» **Data to use**
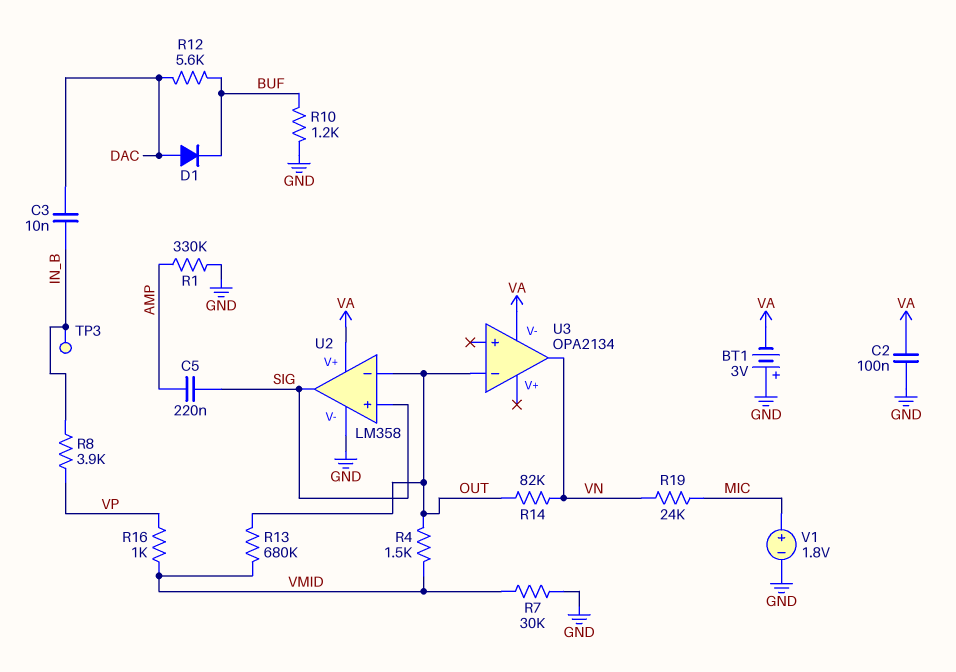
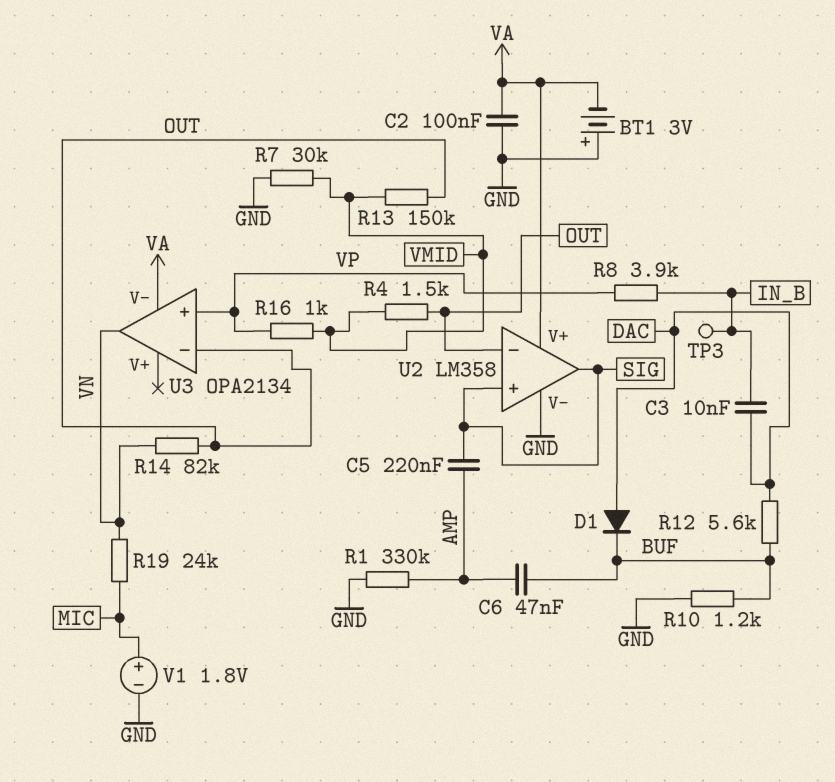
C6: none -> 47nF (AMP, BUF)
R13: 680k (OUT, VMID) -> 150k (OUT, VMID)
U3 pin in+: none -> VP

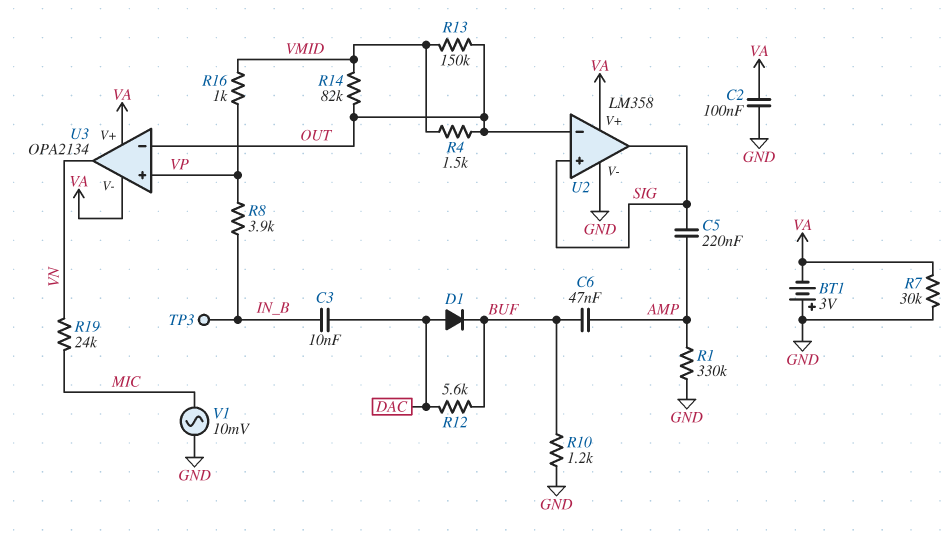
R7: 30k (GND, VMID) -> 30k (GND, VA)
R14: 82k (OUT, VN) -> 82k (OUT, VMID)
U3 pin V+: none -> VA
V1: 1.8V (plus MIC, minus GND) -> AC 10mV (GND, MIC)

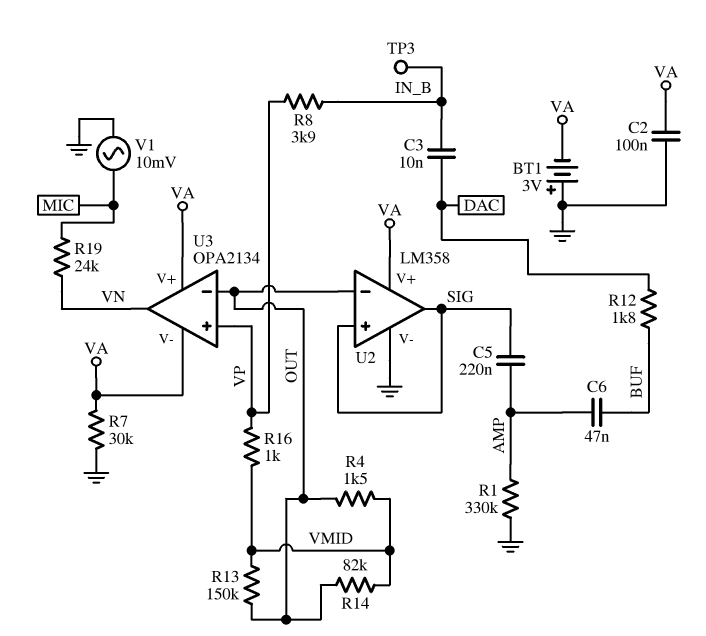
D1: diode (A DAC, K BUF) -> none
R10: 1.2k (BUF, GND) -> none
R12: 5.6k (BUF, DAC) -> 1.8k (BUF, DAC)

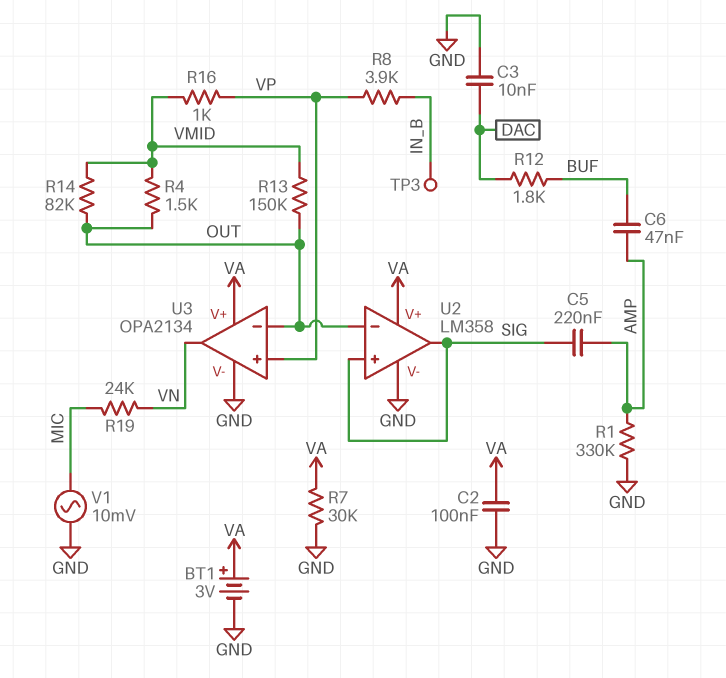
BT1: 3V (plus GND, minus VA) -> 3V (plus VA, minus GND)
C3: 10nF (DAC, IN_B) -> 10nF (DAC, GND)
U3 pin V-: VA -> GND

» **Exercise brief**
Pictures are not part of the copy; output everything else in the records exactly.

» **Task answer**
C6: none -> 47nF (AMP, BUF)
R13: 680k (OUT, VMID) -> 150k (OUT, VMID)
U3 pin in+: none -> VP

R7: 30k (GND, VMID) -> 30k (GND, VA)
R14: 82k (OUT, VN) -> 82k (OUT, VMID)
U3 pin V+: none -> VA
V1: 1.8V (plus MIC, minus GND) -> AC 10mV (GND, MIC)

D1: diode (A DAC, K BUF) -> none
R10: 1.2k (BUF, GND) -> none
R12: 5.6k (BUF, DAC) -> 1.8k (BUF, DAC)

BT1: 3V (plus GND, minus VA) -> 3V (plus VA, minus GND)
C3: 10nF (DAC, IN_B) -> 10nF (DAC, GND)
U3 pin V-: VA -> GND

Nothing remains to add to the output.